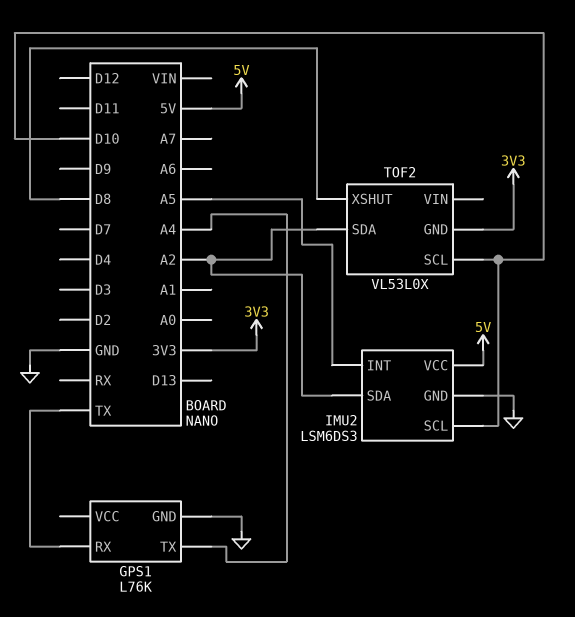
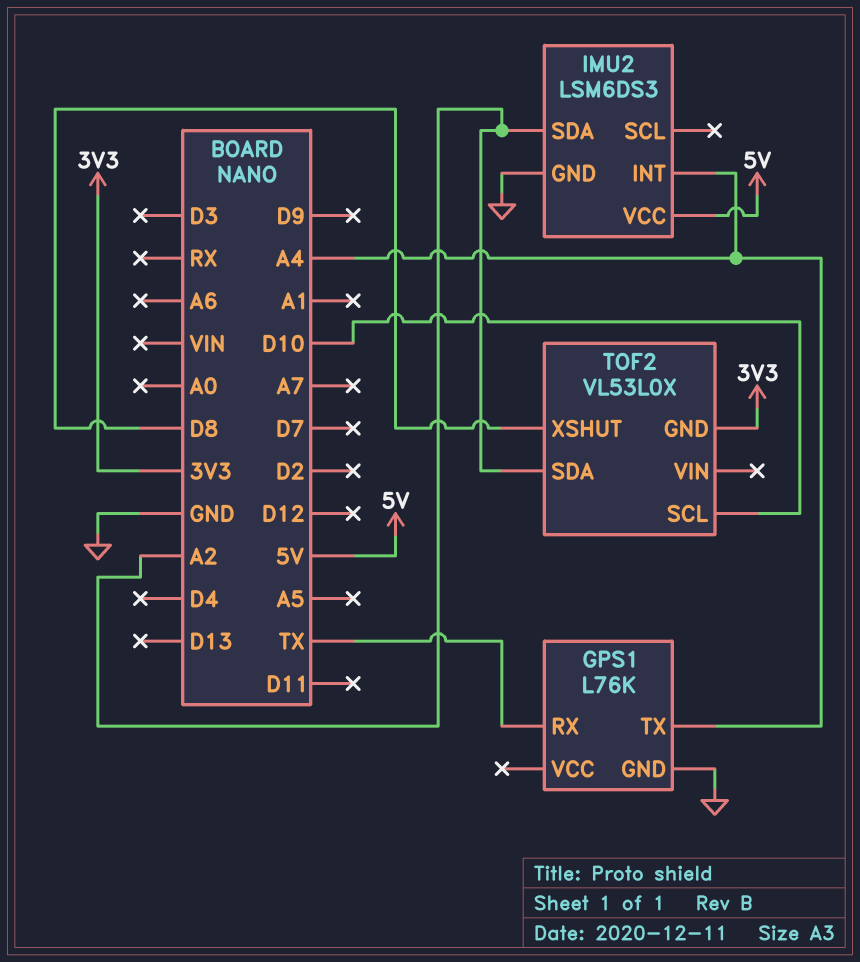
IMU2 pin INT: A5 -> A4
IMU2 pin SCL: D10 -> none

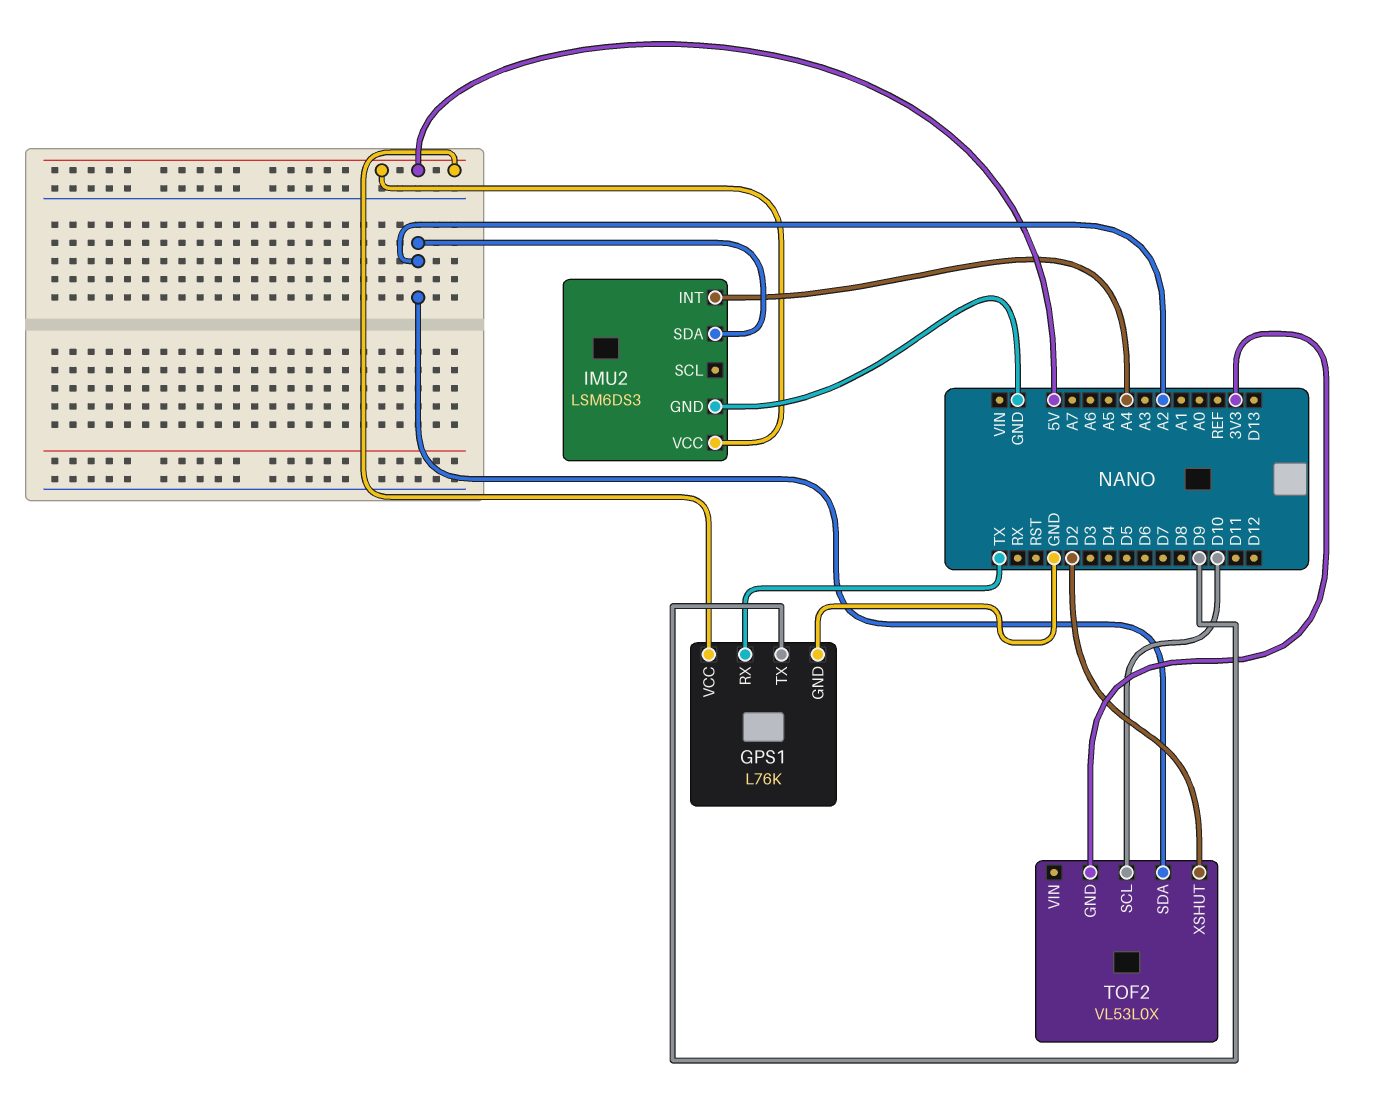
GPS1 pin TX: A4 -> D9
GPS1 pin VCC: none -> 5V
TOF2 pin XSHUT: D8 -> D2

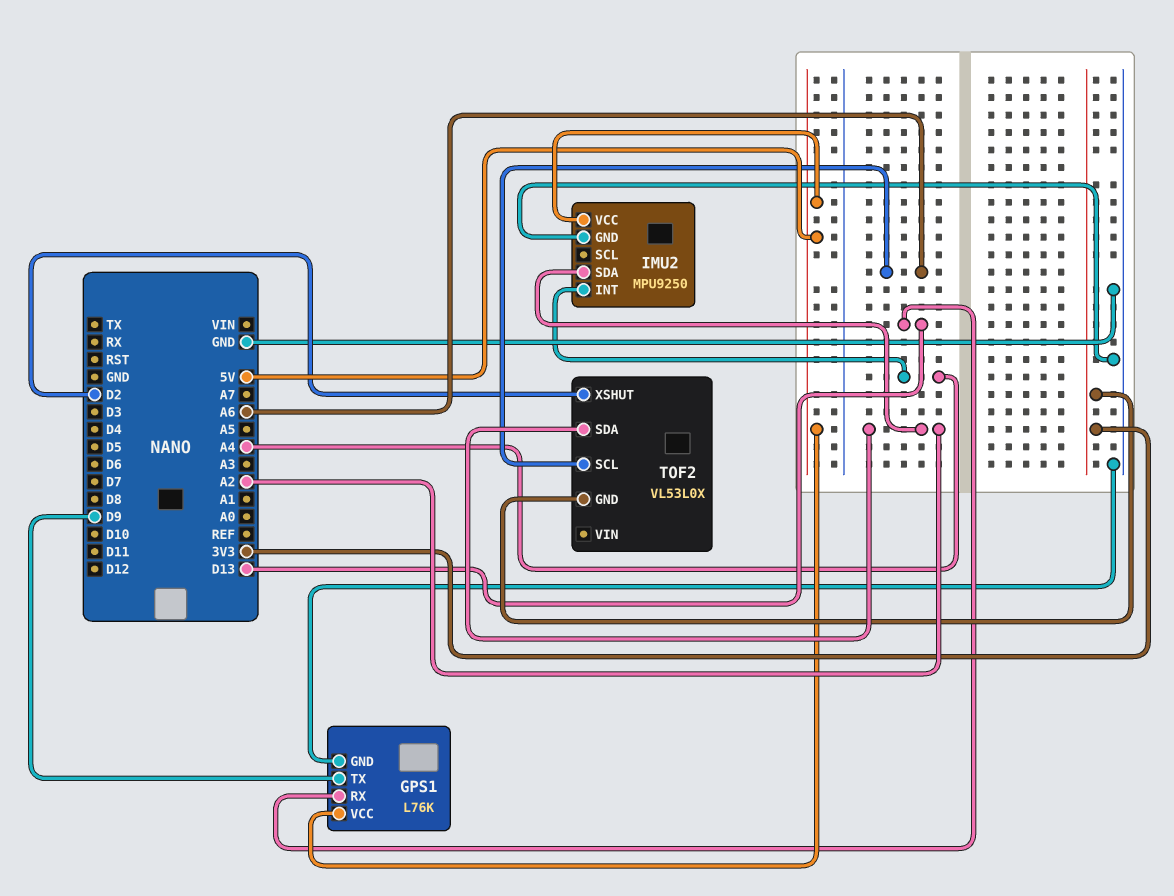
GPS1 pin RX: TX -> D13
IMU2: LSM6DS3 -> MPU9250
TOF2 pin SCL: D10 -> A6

##############################

**Exercise aim**
Only the line containing "GPS1 pin RX: TX -> D13" and the lines after it, through the end of the data, should be copied, exactly as they are.

**Task response**
GPS1 pin RX: TX -> D13
IMU2: LSM6DS3 -> MPU9250
TOF2 pin SCL: D10 -> A6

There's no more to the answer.